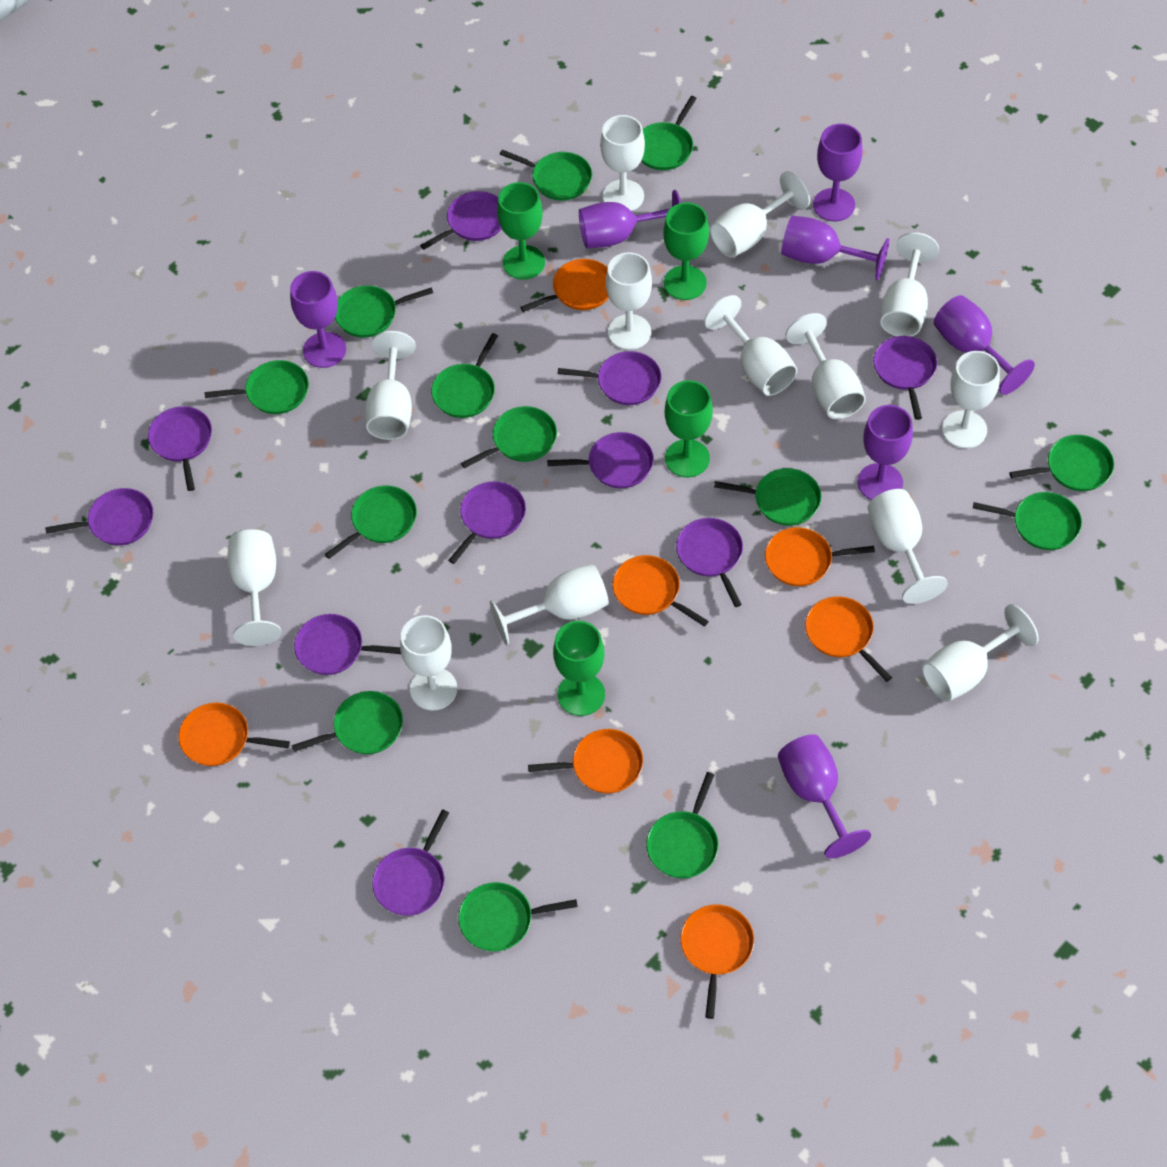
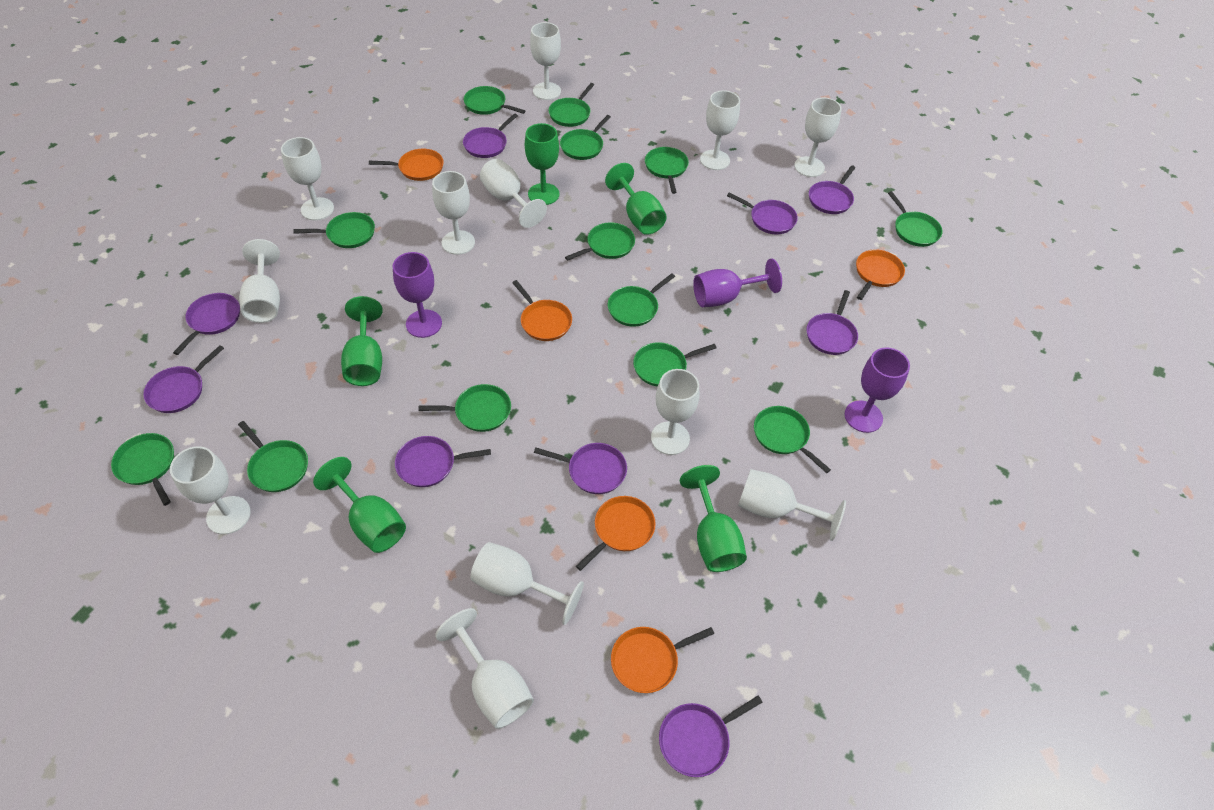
green goblet: 4 -> 5
orange pan: 7 -> 5
purple goblet: 7 -> 3
purple pan: 10 -> 9
white goblet: 13 -> 12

────────────────────

▶ [WHAT YOU WILL DO]
Give back the whole of the material exactly, with the pictures removed.

▶ [YOUR SOLUTION]
green goblet: 4 -> 5
orange pan: 7 -> 5
purple goblet: 7 -> 3
purple pan: 10 -> 9
white goblet: 13 -> 12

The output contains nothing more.